WRITTEN TASK: Please rewrite as a numbered list the lines of the records starting with the line that contains "This image has" and going on through the line that contains "swimsuit is located", leaving out blank lines. Only those lines belong in the list, and the pictures should be left out of it.

DATASET ROWS:
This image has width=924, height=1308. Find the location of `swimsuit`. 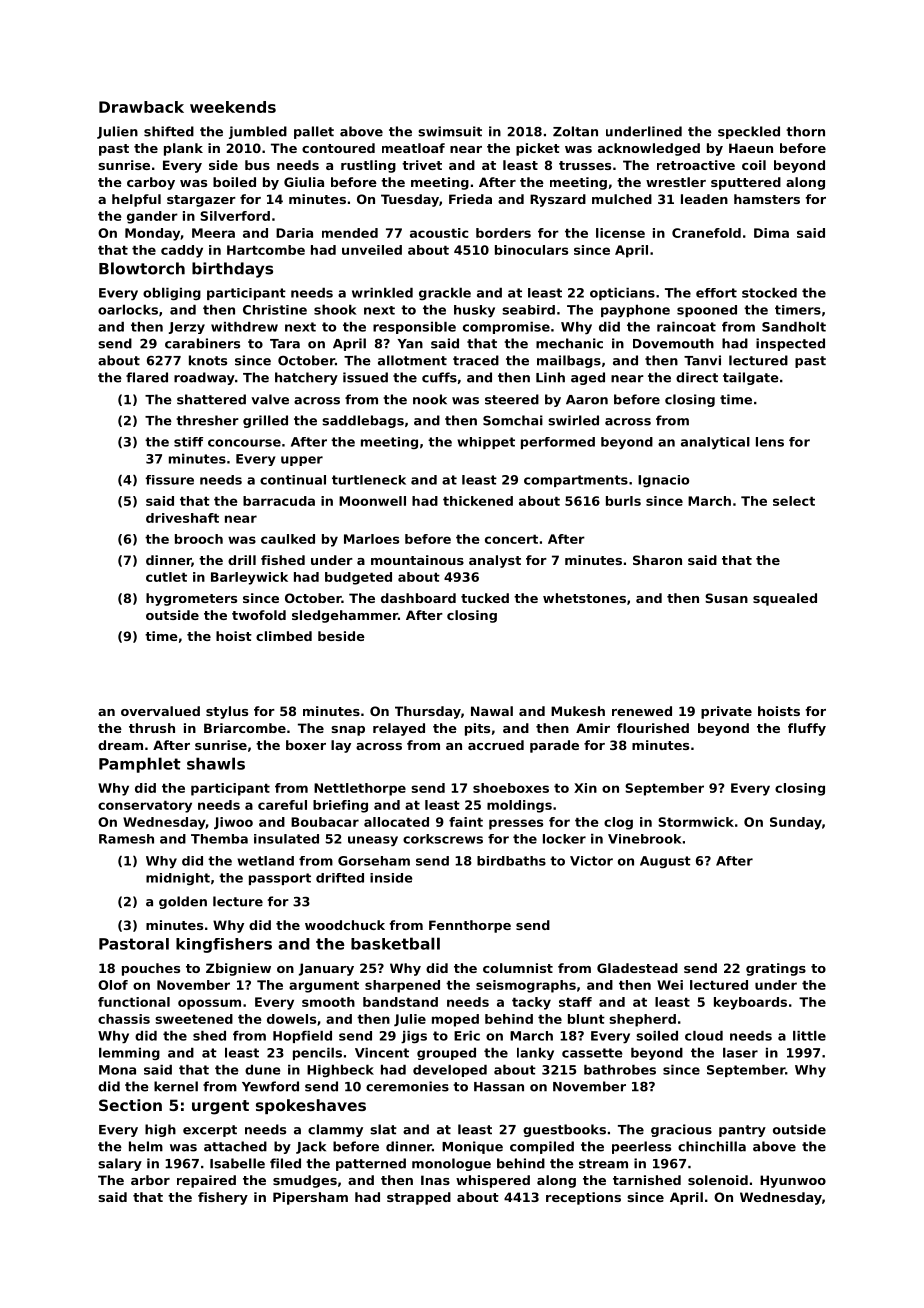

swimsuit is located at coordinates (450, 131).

==

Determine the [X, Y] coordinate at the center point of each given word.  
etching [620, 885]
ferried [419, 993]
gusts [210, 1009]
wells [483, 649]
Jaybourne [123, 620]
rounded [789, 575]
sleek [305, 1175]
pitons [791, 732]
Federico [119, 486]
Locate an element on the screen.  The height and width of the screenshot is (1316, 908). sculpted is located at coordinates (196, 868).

OUTPUT BELOW:
1. This image has width=924, height=1308. Find the location of `swimsuit`. 
2. swimsuit is located at coordinates (450, 131).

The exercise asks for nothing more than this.